▸ **What you have to do**
The span to repeat in the listing below runs from the line containing "C2: 33nF (0V, OUT) -> 33nF (0V, AMP)" to the line containing "V3: AC 230V (0V, MIC) -> AC 230V (0V, OUT)", inclusive. Repeat it exactly, and only it.

:: Provided information ::

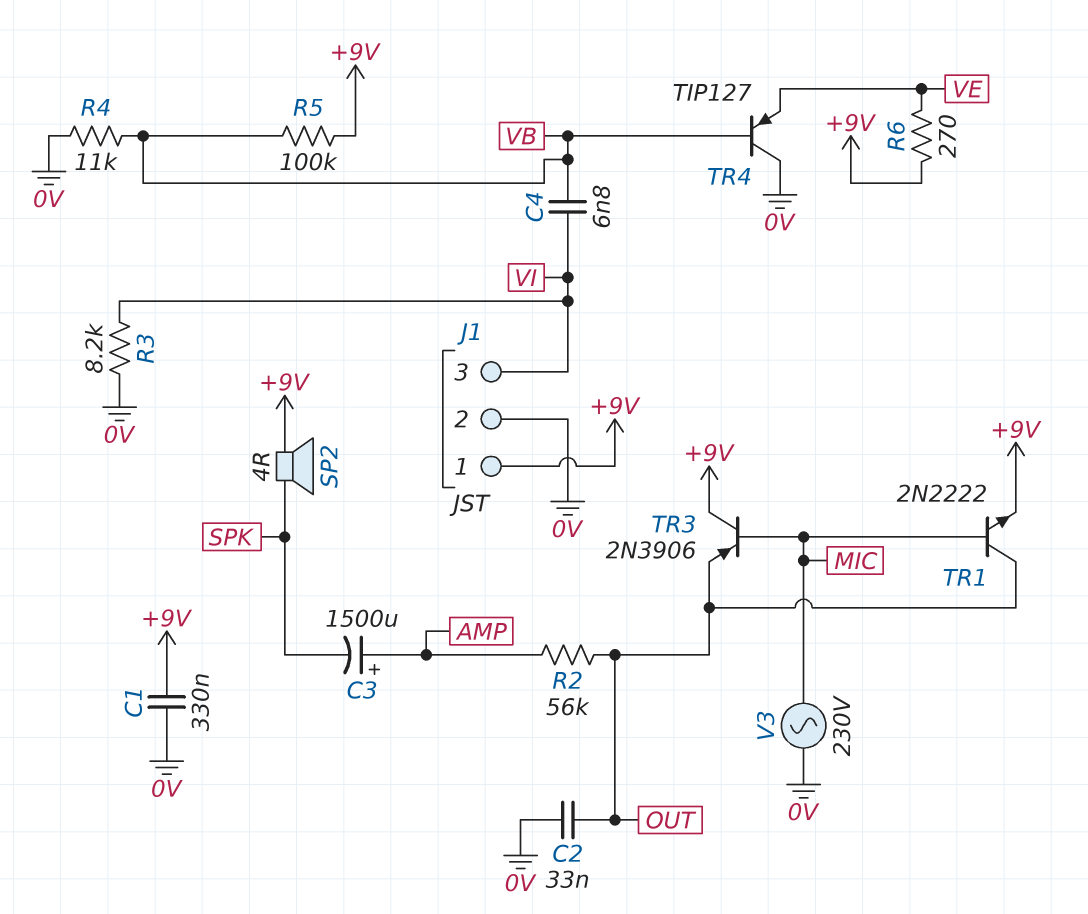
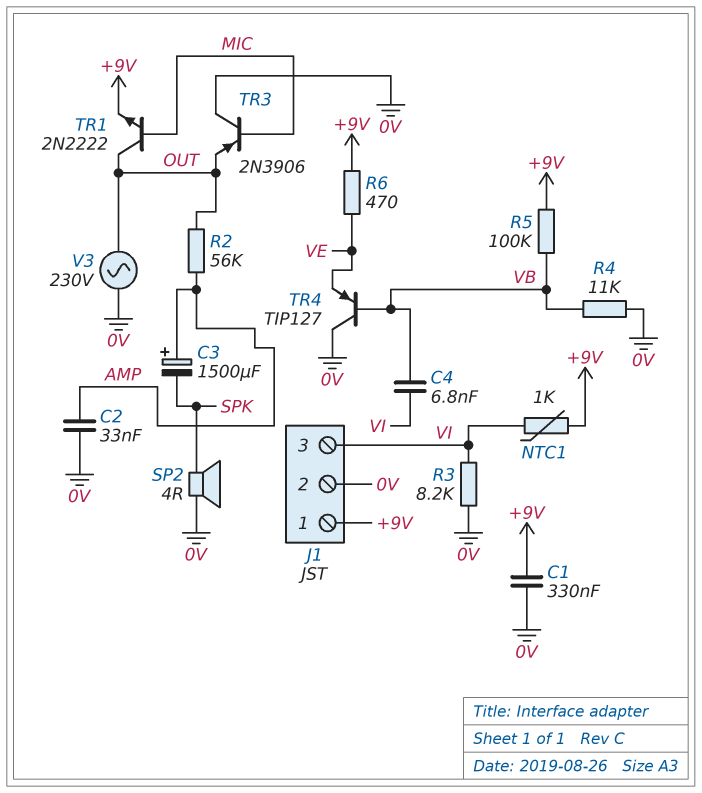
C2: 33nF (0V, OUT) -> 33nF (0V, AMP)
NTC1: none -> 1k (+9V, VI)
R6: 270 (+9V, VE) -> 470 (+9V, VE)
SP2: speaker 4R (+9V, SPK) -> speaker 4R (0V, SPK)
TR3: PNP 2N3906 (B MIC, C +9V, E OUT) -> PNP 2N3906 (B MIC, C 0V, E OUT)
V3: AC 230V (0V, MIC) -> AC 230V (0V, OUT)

:::
:: Provided information ::

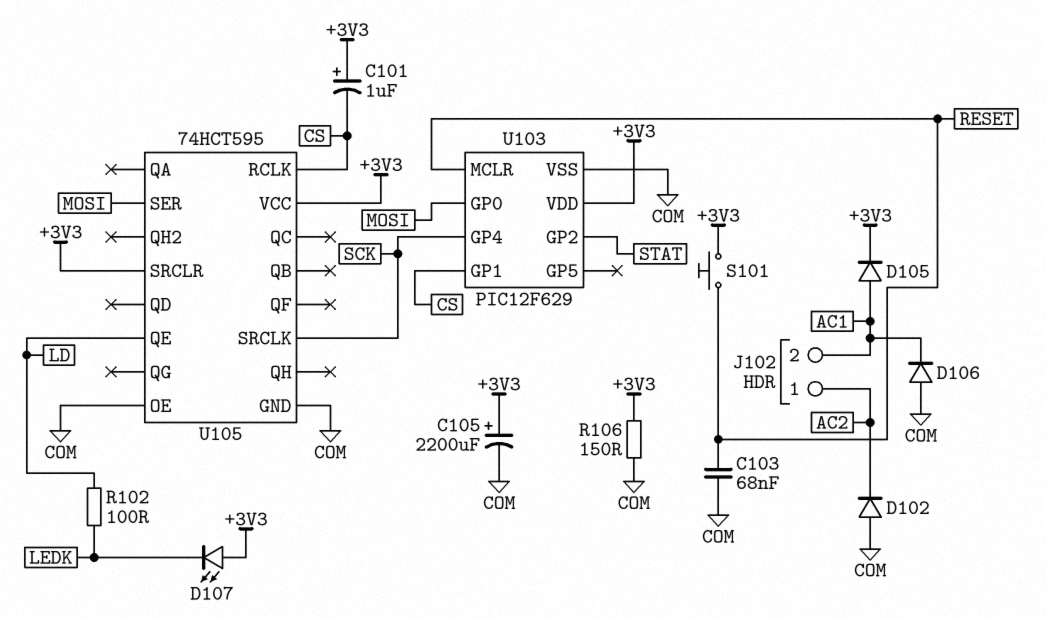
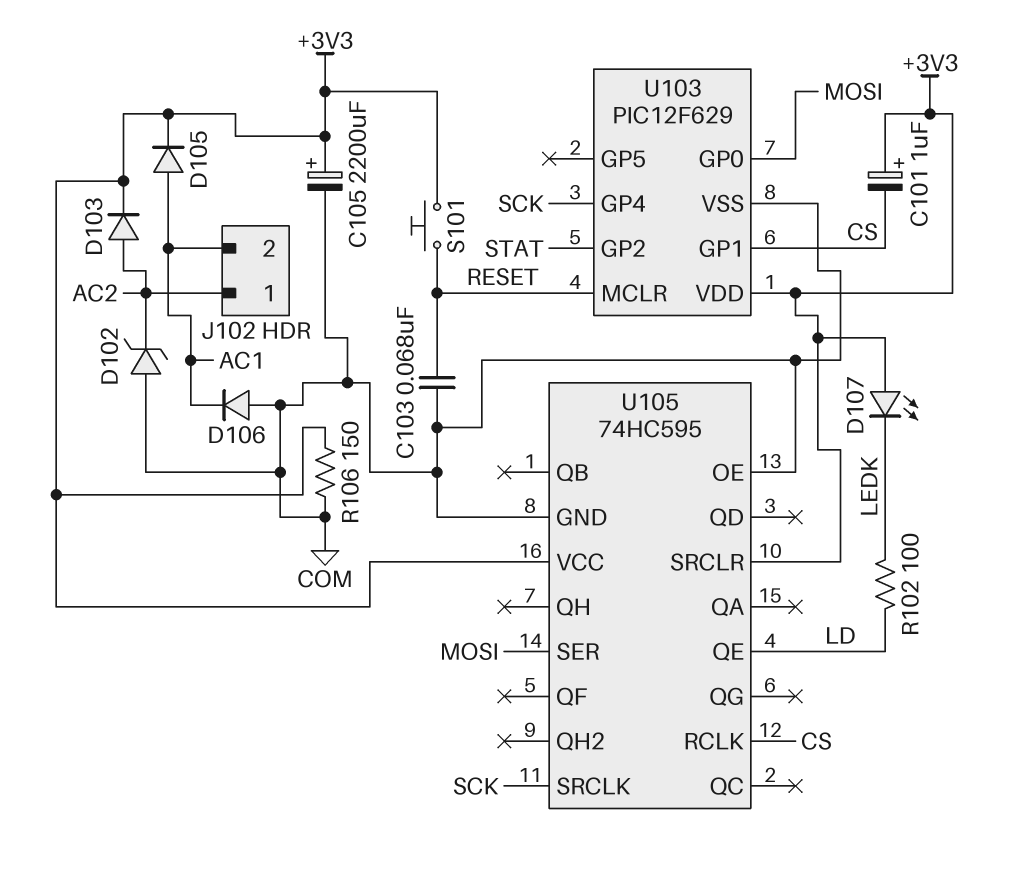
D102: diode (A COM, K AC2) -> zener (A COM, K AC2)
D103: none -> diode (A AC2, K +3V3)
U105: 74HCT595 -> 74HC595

:::
:: Provided information ::

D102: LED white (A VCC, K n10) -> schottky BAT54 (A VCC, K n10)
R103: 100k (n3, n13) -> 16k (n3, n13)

:::

▸ **Problem solution**
C2: 33nF (0V, OUT) -> 33nF (0V, AMP)
NTC1: none -> 1k (+9V, VI)
R6: 270 (+9V, VE) -> 470 (+9V, VE)
SP2: speaker 4R (+9V, SPK) -> speaker 4R (0V, SPK)
TR3: PNP 2N3906 (B MIC, C +9V, E OUT) -> PNP 2N3906 (B MIC, C 0V, E OUT)
V3: AC 230V (0V, MIC) -> AC 230V (0V, OUT)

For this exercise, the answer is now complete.